» **MATERIALS PROVIDED**
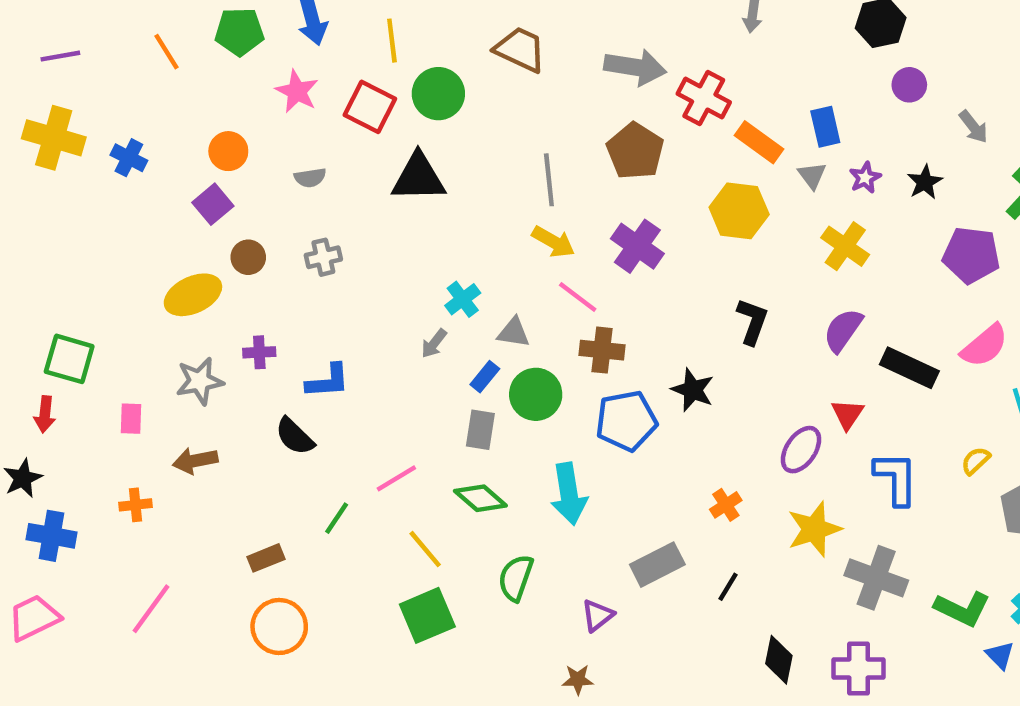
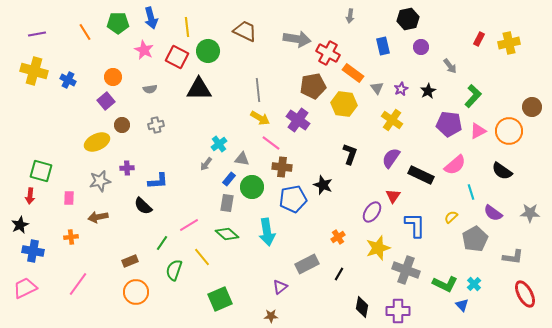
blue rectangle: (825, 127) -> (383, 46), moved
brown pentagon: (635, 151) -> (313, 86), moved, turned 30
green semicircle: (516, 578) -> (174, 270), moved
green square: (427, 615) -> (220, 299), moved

...

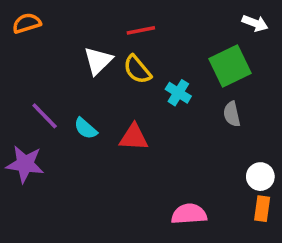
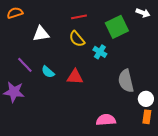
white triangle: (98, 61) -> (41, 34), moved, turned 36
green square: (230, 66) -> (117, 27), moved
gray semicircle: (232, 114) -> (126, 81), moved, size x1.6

» **WHAT IS EXPECTED**
The required answer is the exact run of lines above starting at the line with "blue rectangle: (825, 127)" and ending at the line with "green square: (427, 615) -> (220, 299), moved", with both ends present.

» **REPLY TO THE TASK**
blue rectangle: (825, 127) -> (383, 46), moved
brown pentagon: (635, 151) -> (313, 86), moved, turned 30
green semicircle: (516, 578) -> (174, 270), moved
green square: (427, 615) -> (220, 299), moved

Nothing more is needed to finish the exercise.